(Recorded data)
───

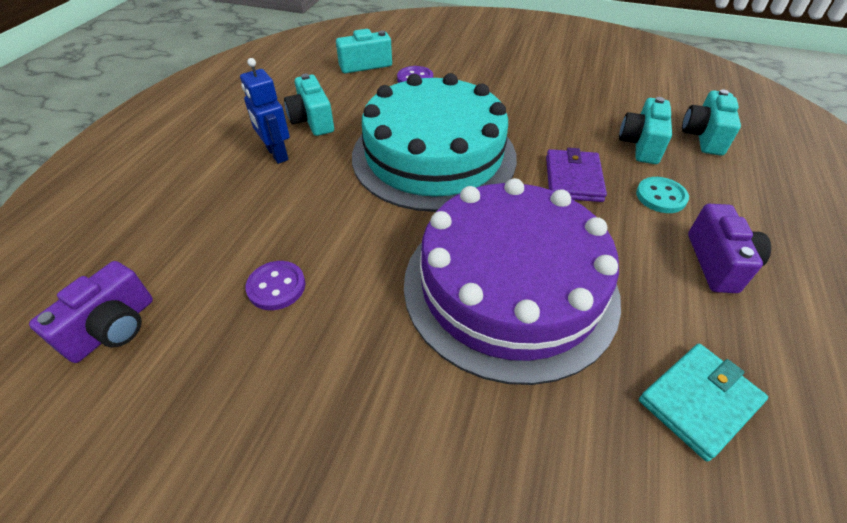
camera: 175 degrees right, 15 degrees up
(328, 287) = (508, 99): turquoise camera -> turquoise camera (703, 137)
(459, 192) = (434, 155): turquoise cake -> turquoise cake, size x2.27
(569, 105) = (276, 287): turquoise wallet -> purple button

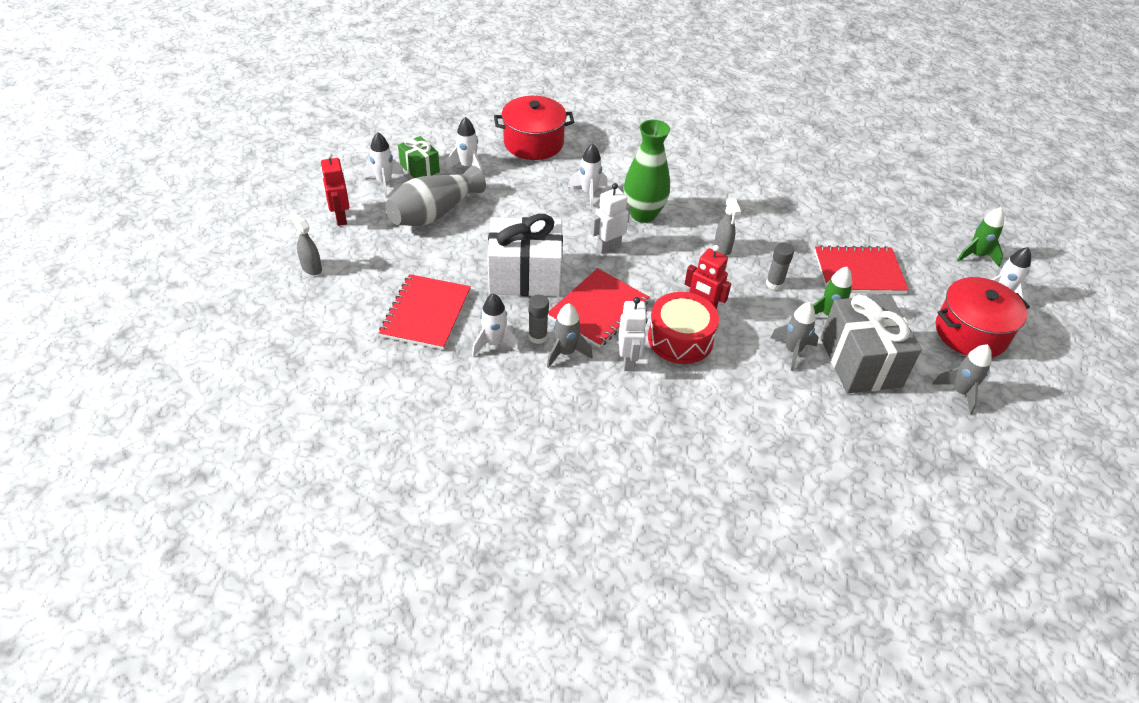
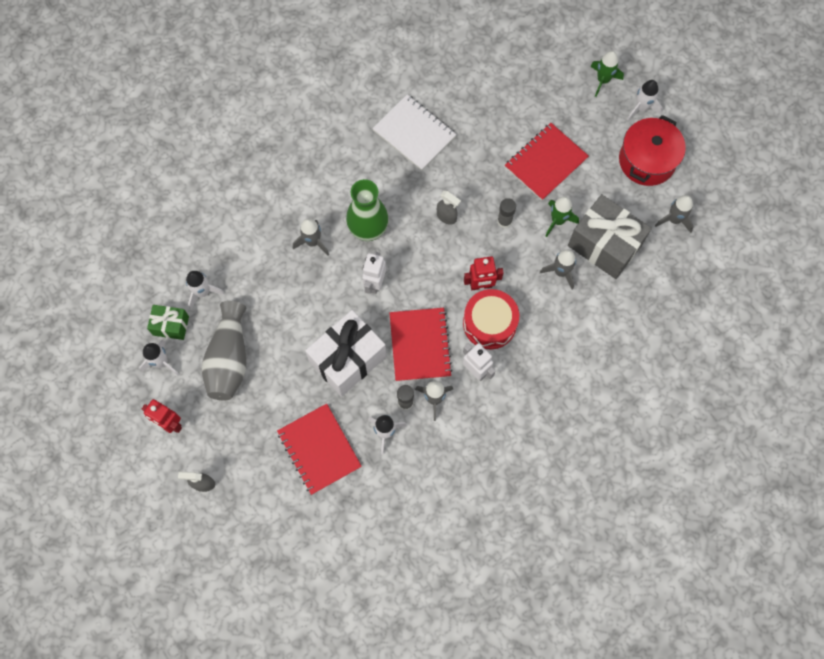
camera: 40 degrees left, 25 degrees up
(533, 143) = (224, 224): red pot -> none
(588, 193) = (313, 242): white rocket -> grey rocket
(753, 186) = (414, 133): none -> white notebook

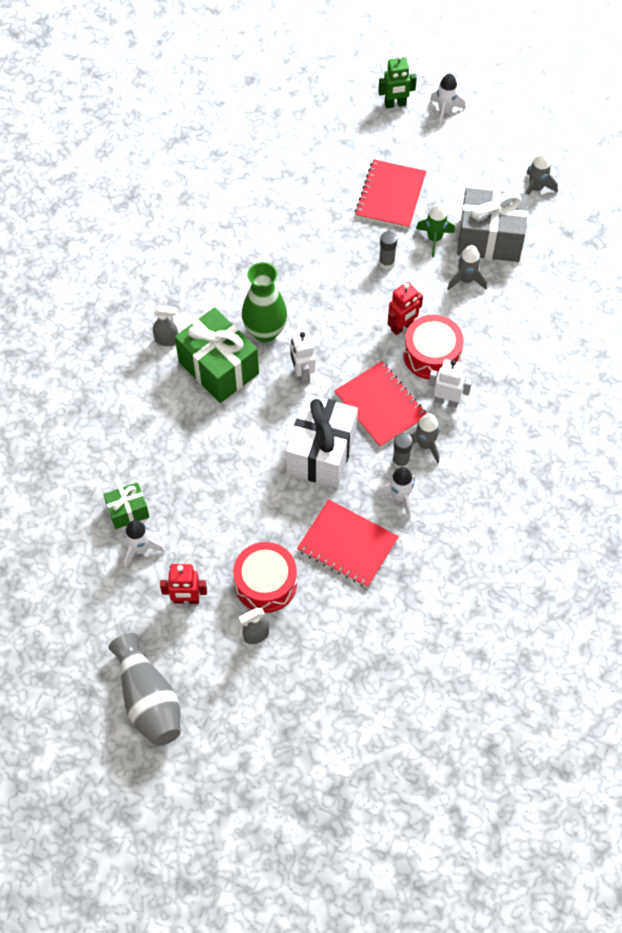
camera: 30 degrees left, 10 degrees down
(203, 292) = (140, 465): white rocket -> none
(229, 359) = (206, 511): grey vase -> grey vase (149, 700)
(237, 445) = (265, 583): none -> red drum
(313, 242) = (218, 368): grey rocket -> green gift
(414, 133) = (252, 228): white notebook -> none
(446, 217) = (331, 284): grey spray bottle -> grey spray bottle (167, 340)
(603, 80) = (395, 104): green rocket -> green robot
(647, 160) = (479, 151): red pot -> none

───

What is required — Report the number of lines in the entries where the word "none" occurs, and add nothing else.

Your solution — 6